▸ Instructions for the task: Lines from the one containing "Trace adipose tissue. Return masks asSVG." through the last line of the data are to be repeated word for word, both ends included.
[Input for this task start]
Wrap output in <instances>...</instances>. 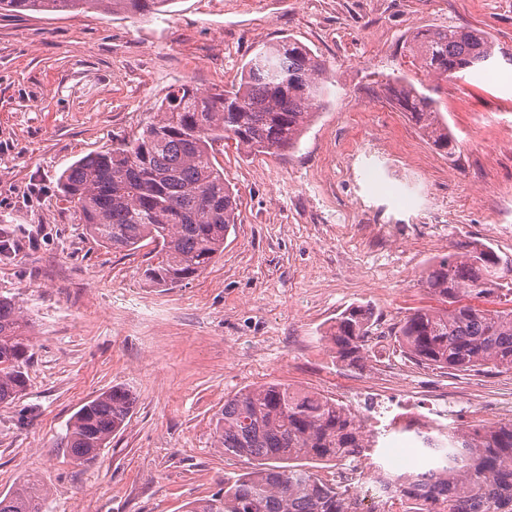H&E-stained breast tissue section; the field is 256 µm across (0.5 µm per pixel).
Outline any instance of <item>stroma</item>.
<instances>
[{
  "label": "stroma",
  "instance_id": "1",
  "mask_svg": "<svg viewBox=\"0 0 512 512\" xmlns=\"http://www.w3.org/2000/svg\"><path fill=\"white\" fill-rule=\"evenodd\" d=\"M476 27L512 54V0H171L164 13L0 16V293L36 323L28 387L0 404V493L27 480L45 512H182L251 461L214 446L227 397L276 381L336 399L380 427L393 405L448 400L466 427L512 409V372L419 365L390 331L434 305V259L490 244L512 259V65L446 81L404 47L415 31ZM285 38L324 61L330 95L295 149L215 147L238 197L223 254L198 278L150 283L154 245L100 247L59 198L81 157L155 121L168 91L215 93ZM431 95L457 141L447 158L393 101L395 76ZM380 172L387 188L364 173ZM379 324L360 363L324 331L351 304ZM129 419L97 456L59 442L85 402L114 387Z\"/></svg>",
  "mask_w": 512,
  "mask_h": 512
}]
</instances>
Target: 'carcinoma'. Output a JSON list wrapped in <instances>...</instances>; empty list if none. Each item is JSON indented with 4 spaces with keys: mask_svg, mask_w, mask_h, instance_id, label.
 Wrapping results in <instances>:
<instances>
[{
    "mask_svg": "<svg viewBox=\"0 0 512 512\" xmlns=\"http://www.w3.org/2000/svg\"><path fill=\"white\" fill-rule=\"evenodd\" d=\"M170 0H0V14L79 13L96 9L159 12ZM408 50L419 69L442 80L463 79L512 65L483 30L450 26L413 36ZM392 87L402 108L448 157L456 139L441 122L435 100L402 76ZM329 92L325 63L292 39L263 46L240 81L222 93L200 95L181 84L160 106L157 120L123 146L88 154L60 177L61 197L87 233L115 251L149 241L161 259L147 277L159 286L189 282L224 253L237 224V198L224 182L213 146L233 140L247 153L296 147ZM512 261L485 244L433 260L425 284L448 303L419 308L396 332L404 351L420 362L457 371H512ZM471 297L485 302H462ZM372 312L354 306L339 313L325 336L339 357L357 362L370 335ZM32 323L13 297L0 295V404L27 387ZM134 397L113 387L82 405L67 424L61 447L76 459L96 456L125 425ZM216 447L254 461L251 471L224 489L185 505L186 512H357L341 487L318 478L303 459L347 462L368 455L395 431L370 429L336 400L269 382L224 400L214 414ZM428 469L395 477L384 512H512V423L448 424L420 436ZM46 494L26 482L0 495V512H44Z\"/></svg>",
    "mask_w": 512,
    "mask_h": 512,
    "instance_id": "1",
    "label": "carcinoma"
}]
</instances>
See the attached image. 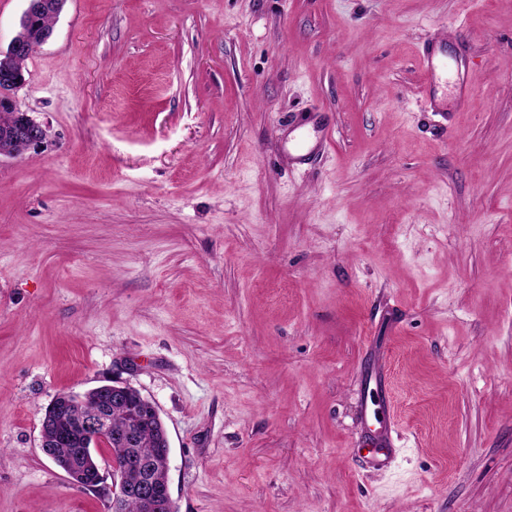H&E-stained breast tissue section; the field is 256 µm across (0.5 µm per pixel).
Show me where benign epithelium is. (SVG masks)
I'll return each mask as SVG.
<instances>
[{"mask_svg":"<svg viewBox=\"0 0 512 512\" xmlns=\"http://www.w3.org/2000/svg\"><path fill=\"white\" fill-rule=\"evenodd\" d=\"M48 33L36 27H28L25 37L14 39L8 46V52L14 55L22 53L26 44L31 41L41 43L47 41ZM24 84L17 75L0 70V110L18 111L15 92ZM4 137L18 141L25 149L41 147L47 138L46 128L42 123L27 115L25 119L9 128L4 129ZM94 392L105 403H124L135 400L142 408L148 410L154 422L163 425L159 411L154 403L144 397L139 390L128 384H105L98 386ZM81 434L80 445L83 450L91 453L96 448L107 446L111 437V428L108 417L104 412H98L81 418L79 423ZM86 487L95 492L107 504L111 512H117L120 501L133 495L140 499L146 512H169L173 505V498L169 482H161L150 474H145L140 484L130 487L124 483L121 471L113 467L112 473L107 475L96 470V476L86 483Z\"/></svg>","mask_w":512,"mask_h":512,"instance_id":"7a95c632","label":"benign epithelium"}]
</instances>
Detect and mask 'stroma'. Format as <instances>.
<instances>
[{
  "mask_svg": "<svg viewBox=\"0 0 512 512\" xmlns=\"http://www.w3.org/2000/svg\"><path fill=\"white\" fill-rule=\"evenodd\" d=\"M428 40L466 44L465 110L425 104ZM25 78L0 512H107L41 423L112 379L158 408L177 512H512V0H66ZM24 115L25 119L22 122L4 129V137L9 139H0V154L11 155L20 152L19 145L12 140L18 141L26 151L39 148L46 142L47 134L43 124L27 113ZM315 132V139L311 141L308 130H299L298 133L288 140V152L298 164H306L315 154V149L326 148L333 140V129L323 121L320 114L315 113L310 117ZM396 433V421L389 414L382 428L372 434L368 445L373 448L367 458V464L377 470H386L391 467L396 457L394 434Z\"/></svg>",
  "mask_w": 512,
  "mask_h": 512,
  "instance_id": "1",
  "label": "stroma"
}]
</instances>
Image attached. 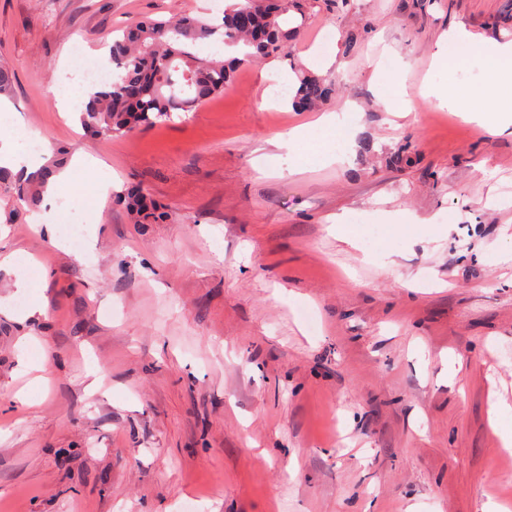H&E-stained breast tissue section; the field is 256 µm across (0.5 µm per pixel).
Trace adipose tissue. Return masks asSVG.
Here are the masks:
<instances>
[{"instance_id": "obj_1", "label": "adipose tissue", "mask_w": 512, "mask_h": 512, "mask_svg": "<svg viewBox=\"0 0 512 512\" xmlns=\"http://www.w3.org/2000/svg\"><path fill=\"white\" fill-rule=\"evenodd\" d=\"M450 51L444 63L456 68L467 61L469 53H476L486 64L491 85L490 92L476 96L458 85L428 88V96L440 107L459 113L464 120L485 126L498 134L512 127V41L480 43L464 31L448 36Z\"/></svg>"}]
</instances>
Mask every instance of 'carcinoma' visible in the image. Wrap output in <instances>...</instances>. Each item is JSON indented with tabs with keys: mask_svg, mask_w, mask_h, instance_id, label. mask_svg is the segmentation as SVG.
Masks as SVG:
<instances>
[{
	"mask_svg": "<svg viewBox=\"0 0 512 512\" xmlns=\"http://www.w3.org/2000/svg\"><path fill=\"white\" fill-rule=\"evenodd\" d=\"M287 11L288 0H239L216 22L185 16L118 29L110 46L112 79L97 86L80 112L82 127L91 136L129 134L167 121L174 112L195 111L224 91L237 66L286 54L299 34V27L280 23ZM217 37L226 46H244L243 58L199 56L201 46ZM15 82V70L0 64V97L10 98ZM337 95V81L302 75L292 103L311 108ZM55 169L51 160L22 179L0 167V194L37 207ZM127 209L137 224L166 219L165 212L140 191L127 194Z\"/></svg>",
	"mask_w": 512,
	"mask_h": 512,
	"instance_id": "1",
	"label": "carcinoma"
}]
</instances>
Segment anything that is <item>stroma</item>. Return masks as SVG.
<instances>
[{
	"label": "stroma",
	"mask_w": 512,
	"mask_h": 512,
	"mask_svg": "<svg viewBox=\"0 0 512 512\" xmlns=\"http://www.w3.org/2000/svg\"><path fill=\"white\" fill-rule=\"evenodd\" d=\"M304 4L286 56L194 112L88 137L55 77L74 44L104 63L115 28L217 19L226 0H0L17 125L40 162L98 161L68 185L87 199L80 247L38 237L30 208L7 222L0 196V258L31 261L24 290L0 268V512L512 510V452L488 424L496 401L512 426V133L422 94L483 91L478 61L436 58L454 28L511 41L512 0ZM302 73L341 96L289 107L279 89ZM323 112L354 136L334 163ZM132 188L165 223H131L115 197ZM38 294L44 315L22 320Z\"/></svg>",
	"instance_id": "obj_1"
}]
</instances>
[Input for this task end]
▸ Reply to the task:
Trace adipose tissue. Return masks asSVG.
Here are the masks:
<instances>
[{"instance_id": "obj_1", "label": "adipose tissue", "mask_w": 512, "mask_h": 512, "mask_svg": "<svg viewBox=\"0 0 512 512\" xmlns=\"http://www.w3.org/2000/svg\"><path fill=\"white\" fill-rule=\"evenodd\" d=\"M450 51L444 63L456 68L467 61L469 53H476L486 64L491 85L490 92L476 96L458 85L428 88V96L440 107L459 113L464 120L485 126L498 134L512 127V41L480 43L464 31L448 36Z\"/></svg>"}]
</instances>
Mask every instance of 'carcinoma' visible in the image. Wrap output in <instances>...</instances>. Each item is JSON indented with tabs with keys: mask_svg, mask_w, mask_h, instance_id, label. mask_svg is the segmentation as SVG.
Masks as SVG:
<instances>
[{
	"mask_svg": "<svg viewBox=\"0 0 512 512\" xmlns=\"http://www.w3.org/2000/svg\"><path fill=\"white\" fill-rule=\"evenodd\" d=\"M287 11L288 0H239L216 22L185 16L118 29L110 46L112 79L97 86L80 112L82 127L91 136L129 134L167 121L174 112L195 111L224 91L237 66L286 54L299 34V27L280 23ZM217 37L226 46H244L243 58L199 56L201 46ZM15 82V70L0 64V97L10 98ZM337 95V81L302 75L292 103L311 108ZM55 169L51 160L22 179L0 167V194L37 207ZM127 209L137 224L166 219L165 212L140 191L127 194Z\"/></svg>",
	"mask_w": 512,
	"mask_h": 512,
	"instance_id": "1",
	"label": "carcinoma"
}]
</instances>
Segment anything that is <item>stroma</item>. Return masks as SVG.
<instances>
[{
	"label": "stroma",
	"mask_w": 512,
	"mask_h": 512,
	"mask_svg": "<svg viewBox=\"0 0 512 512\" xmlns=\"http://www.w3.org/2000/svg\"><path fill=\"white\" fill-rule=\"evenodd\" d=\"M304 4L286 56L194 112L88 137L55 77L74 44L104 63L115 28L217 19L226 0H0L17 125L40 162L98 161L68 185L87 199L80 247L38 237L30 208L7 222L0 196V258L31 261L24 290L0 268V512L512 510V452L488 424L496 401L512 426V133L422 94L483 91L478 61L436 58L454 28L511 41L512 0ZM302 73L341 96L289 107L279 89ZM323 112L354 136L334 163ZM132 188L165 223H131L115 197ZM38 294L44 315L22 320Z\"/></svg>",
	"instance_id": "obj_1"
}]
</instances>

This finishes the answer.